Supplied records:

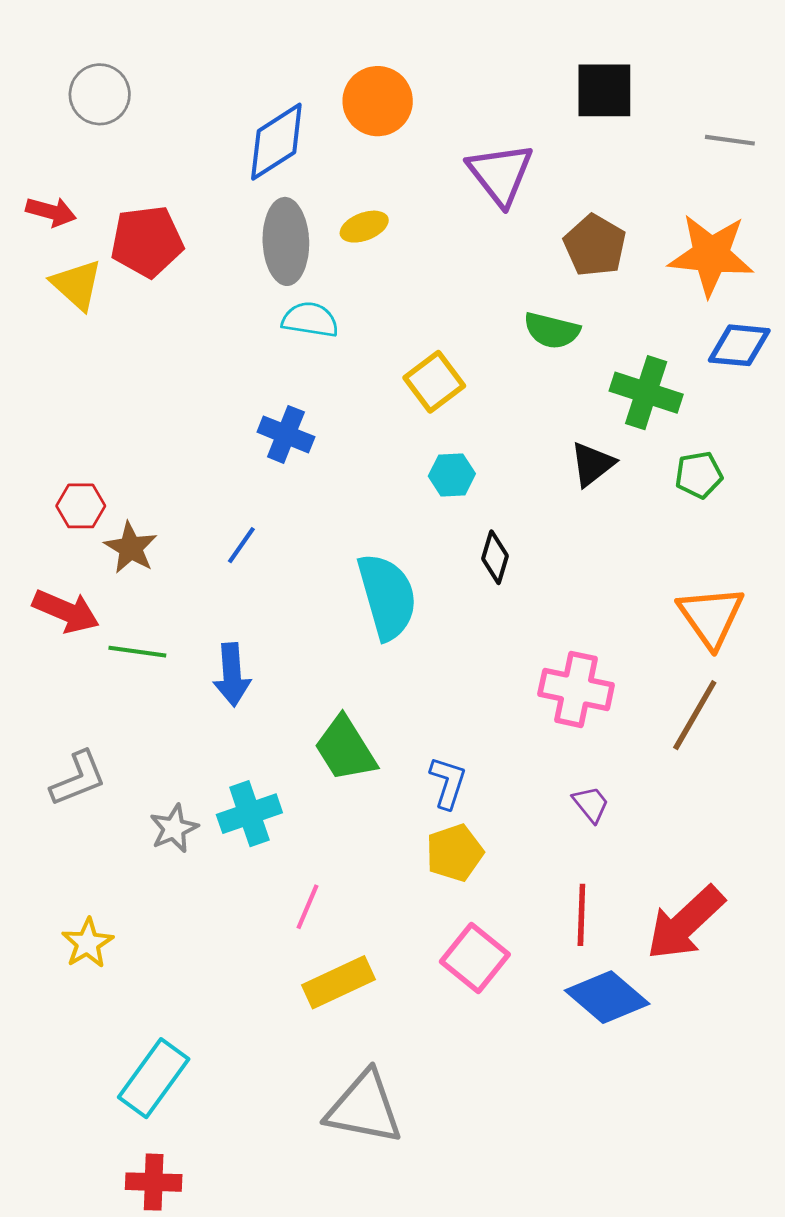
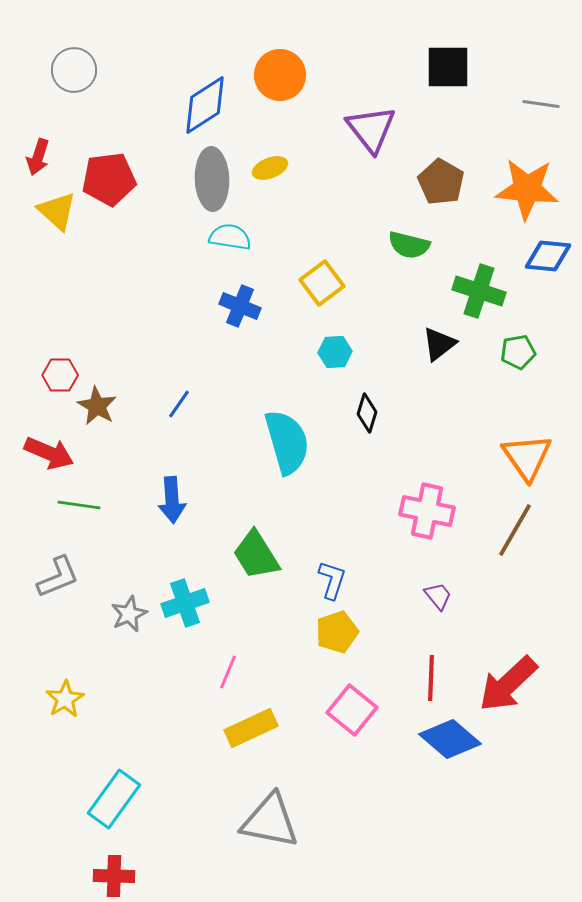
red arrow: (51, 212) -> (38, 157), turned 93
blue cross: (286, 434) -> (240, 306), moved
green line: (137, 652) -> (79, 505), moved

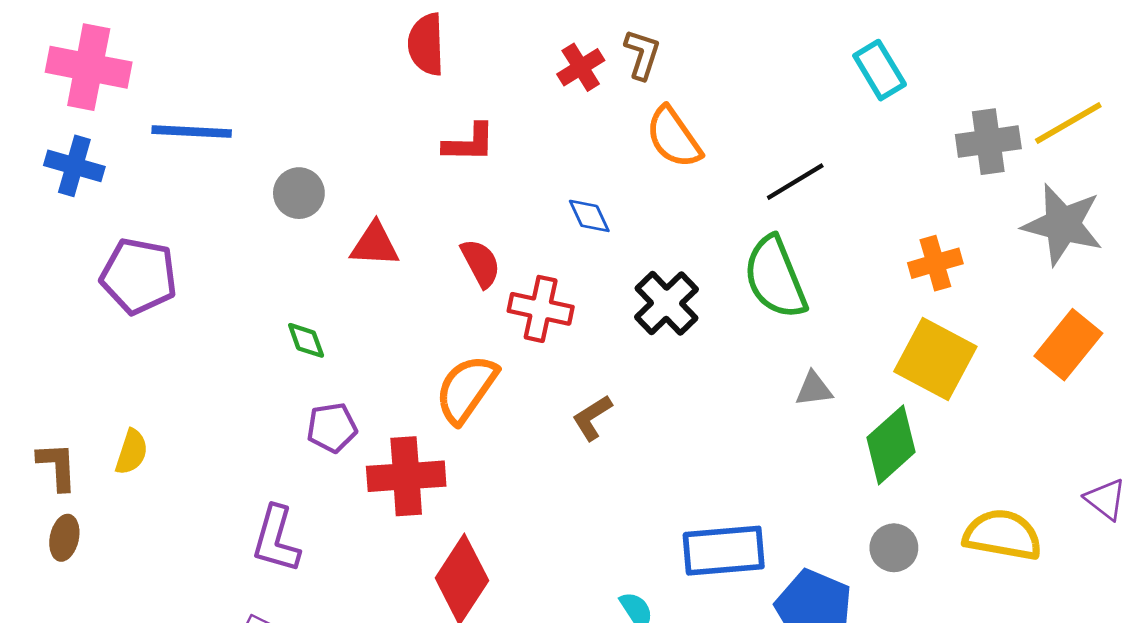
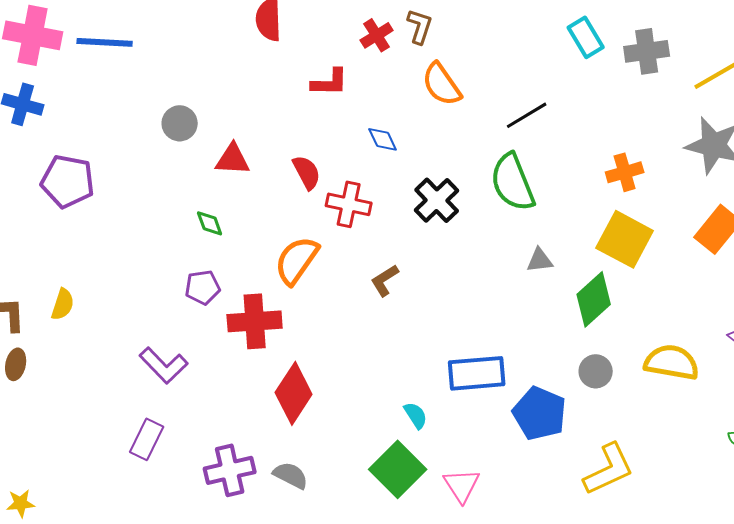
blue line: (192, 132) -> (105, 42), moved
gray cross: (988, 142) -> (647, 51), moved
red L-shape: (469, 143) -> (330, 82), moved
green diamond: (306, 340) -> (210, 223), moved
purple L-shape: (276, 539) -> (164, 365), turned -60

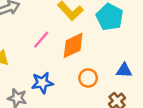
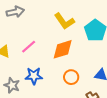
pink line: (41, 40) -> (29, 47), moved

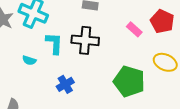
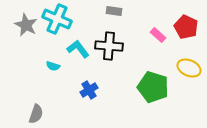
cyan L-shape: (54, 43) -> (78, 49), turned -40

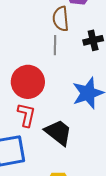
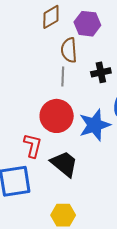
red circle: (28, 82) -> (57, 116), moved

Work to complete:
The lines you need are those containing "shape"; find them in the records and copy them.

Output of the task:
red L-shape: (469, 143) -> (330, 82), moved
purple L-shape: (276, 539) -> (164, 365), turned -60
cyan L-shape: (54, 43) -> (78, 49), turned -40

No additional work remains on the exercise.